#### [Exercise instructions]
Single out the lines of the material that contain "none" and copy them.
Exercise inputs: Begin
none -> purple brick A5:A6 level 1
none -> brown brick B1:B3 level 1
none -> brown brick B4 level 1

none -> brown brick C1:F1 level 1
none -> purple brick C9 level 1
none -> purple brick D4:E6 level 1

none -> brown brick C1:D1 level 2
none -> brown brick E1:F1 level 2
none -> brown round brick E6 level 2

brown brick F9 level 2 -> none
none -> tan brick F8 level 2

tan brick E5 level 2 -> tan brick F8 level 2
Exercise inputs: End
#### [Answer for this exercise]
none -> purple brick A5:A6 level 1
none -> brown brick B1:B3 level 1
none -> brown brick B4 level 1
none -> brown brick C1:F1 level 1
none -> purple brick C9 level 1
none -> purple brick D4:E6 level 1
none -> brown brick C1:D1 level 2
none -> brown brick E1:F1 level 2
none -> brown round brick E6 level 2
brown brick F9 level 2 -> none
none -> tan brick F8 level 2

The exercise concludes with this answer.